- [WHAT IS NEEDED] Your answer should be every line of the entries that has the string "orange" in it.

- [DATA FOR REVIEW]
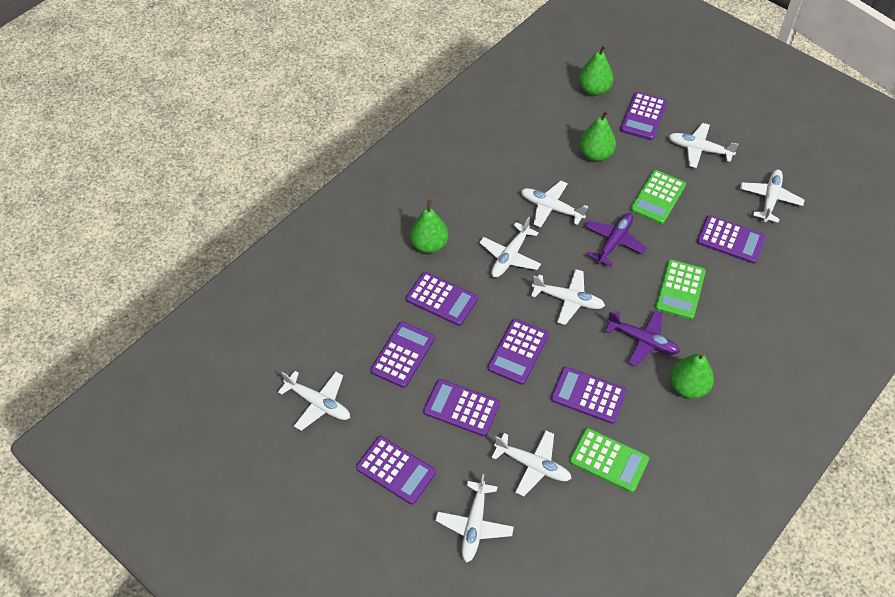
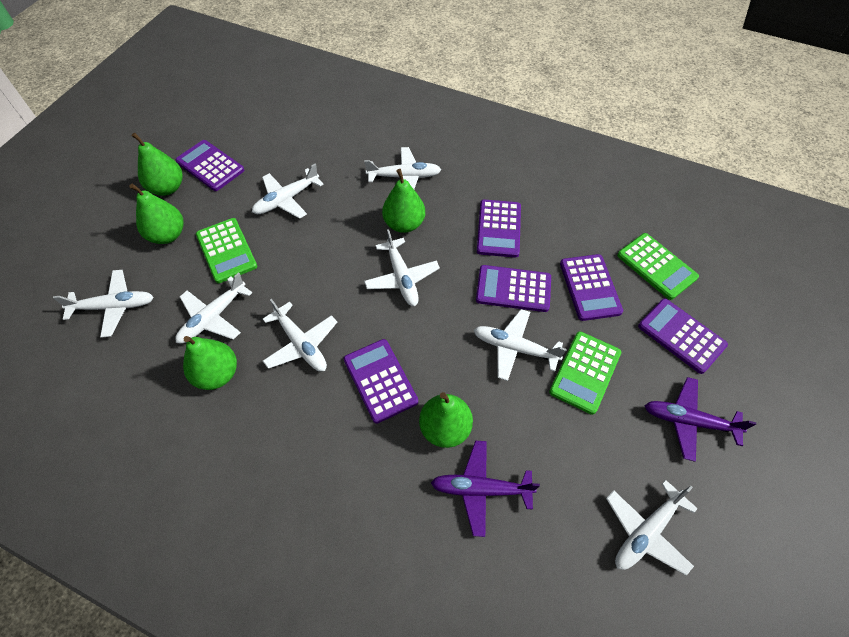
green pear: [410,200,449,253] [579,45,614,96] [579,110,616,161] [670,351,714,399] = 4 -> [129,184,184,244] [132,133,183,196] [183,336,237,390] [382,169,425,233] [419,392,473,448] = 5
purple calculator: [356,436,436,505] [370,322,435,388] [406,272,478,326] [423,379,500,436] [488,319,549,385] [551,367,627,424] [620,92,667,140] [697,215,766,264] = 8 -> [175,140,244,191] [344,339,418,423] [476,265,551,312] [477,200,521,258] [560,254,623,321] [638,299,728,374] = 6

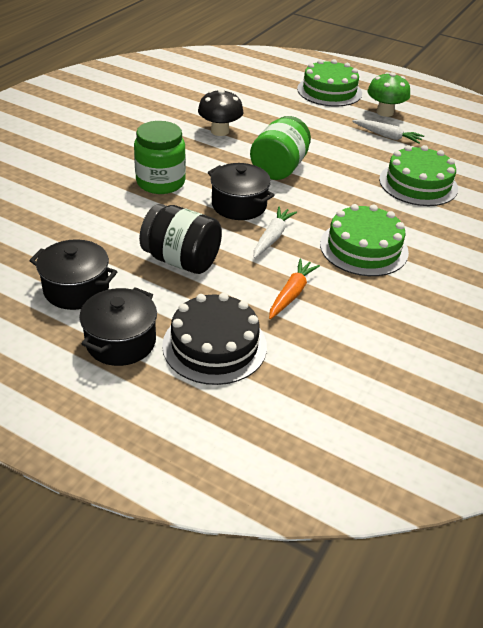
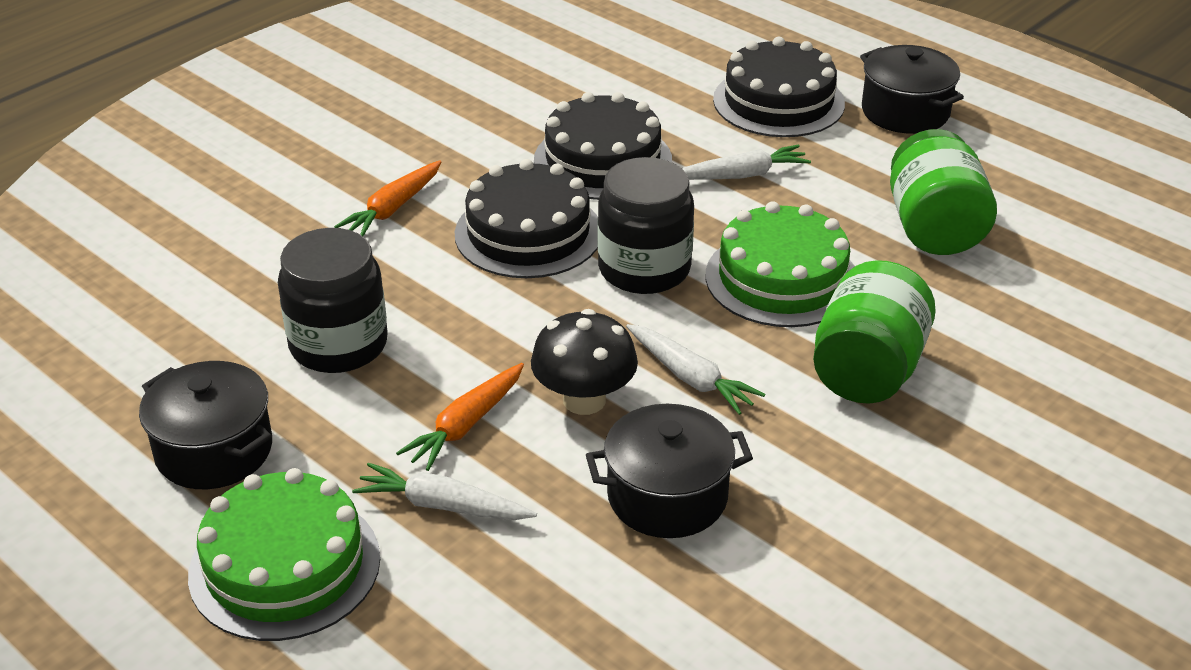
black cake: [162,293,267,385] = 1 -> [455,159,598,278] [534,92,672,200] [713,37,845,137] = 3
black jar: [139,204,222,274] = 1 -> [278,228,388,373] [598,157,694,294] = 2
green cake: [297,59,362,107] [320,204,409,276] [379,145,458,206] = 3 -> [188,468,380,641] [706,201,855,327] = 2
green mushroom: [368,72,410,117] = 1 -> none = 0
orange carrot: [269,259,320,319] = 1 -> [334,160,441,236] [396,363,524,471] = 2
white carrot: [254,207,297,258] [352,119,424,144] = 2 -> [352,463,537,520] [626,324,765,415] [682,145,811,180] = 3

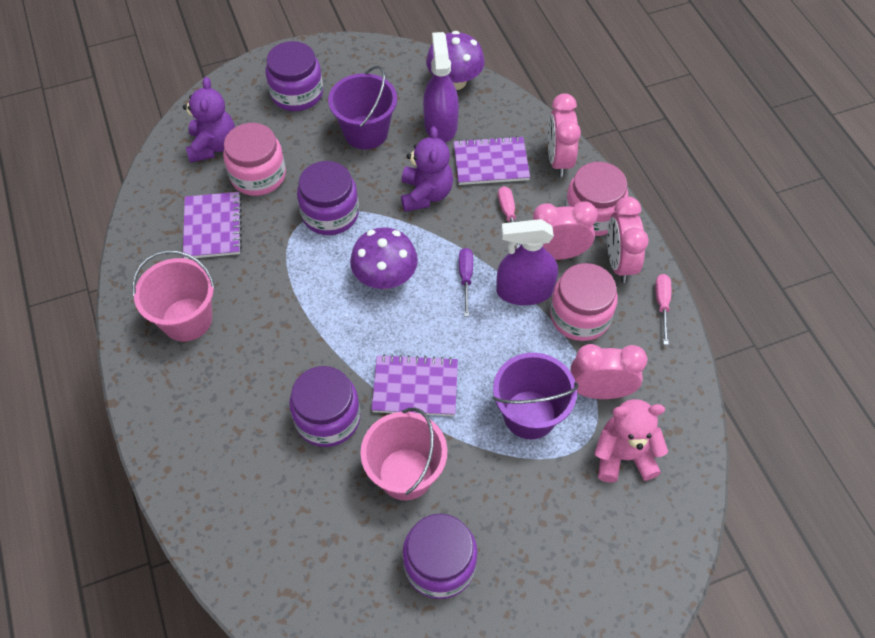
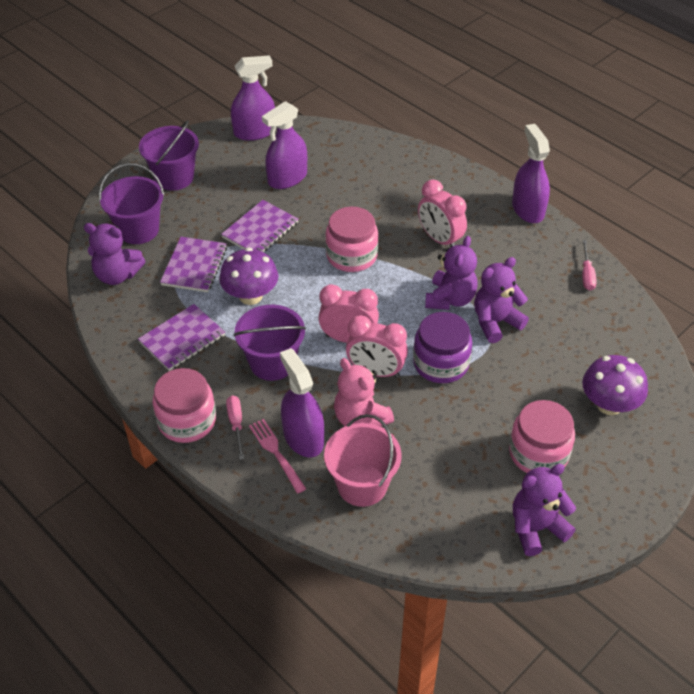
pink bucket: [132,250,215,341] [360,408,447,500] = 2 -> [324,414,402,507] = 1
pink clock: [533,202,598,260] [548,93,581,177] [570,344,648,399] [607,196,649,283] = 4 -> [318,284,379,343] [346,315,408,378] [418,179,467,247] = 3
pink fork: none = 0 -> [249,419,306,494] = 1
purple bucket: [328,65,397,149] [493,353,579,439] = 2 -> [99,163,164,244] [139,120,199,191] [233,305,306,381] = 3
purple jar: [266,41,323,111] [289,366,361,447] [297,161,359,235] [403,514,478,599] = 4 -> [413,312,472,383] = 1
purple screwdriver: [459,248,473,317] = 1 -> none = 0
purple spray bottle: [423,32,459,142] [496,219,558,305] = 2 -> [231,55,275,141] [262,101,307,189] [280,348,324,457] [512,124,550,223] = 4
purple teddy bear: [183,77,235,163] [401,126,453,212] = 2 -> [84,223,145,285] [425,236,478,310] [474,257,529,343] [513,464,576,556] = 4

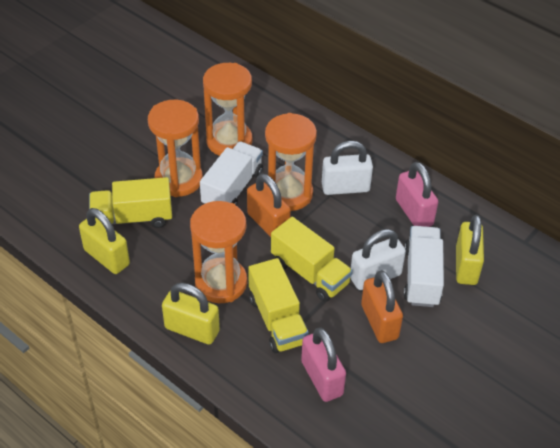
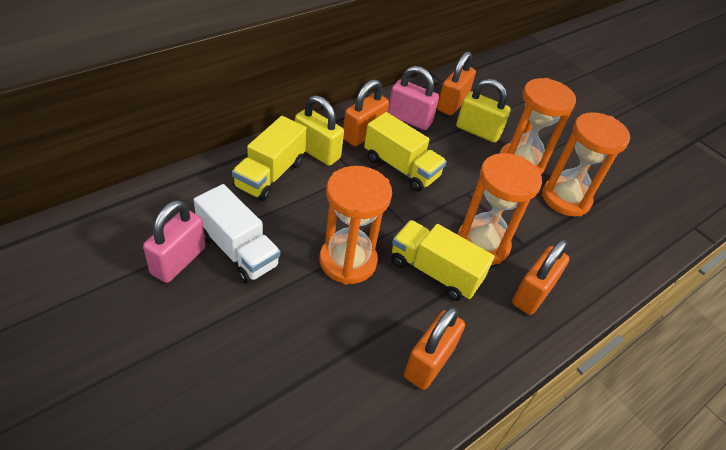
orange padlock: [247,174,291,237] [361,270,403,343] = 2 -> [343,79,389,146] [404,306,465,390] [437,51,476,116] [512,239,570,315] = 4
white padlock: [322,141,373,195] [350,229,406,290] = 2 -> none = 0
white truck: [200,141,263,206] [404,226,444,307] = 2 -> [194,184,280,284] = 1
yellow padlock: [79,208,130,274] [162,283,220,345] [456,214,484,285] = 3 -> [295,95,344,166] [456,79,511,143] = 2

- [TASK OUTPUT]
orange carrot: [269,259,320,319] = 1 -> [334,160,441,236] [396,363,524,471] = 2
orange padlock: [247,174,291,237] [361,270,403,343] = 2 -> [343,79,389,146] [404,306,465,390] [437,51,476,116] [512,239,570,315] = 4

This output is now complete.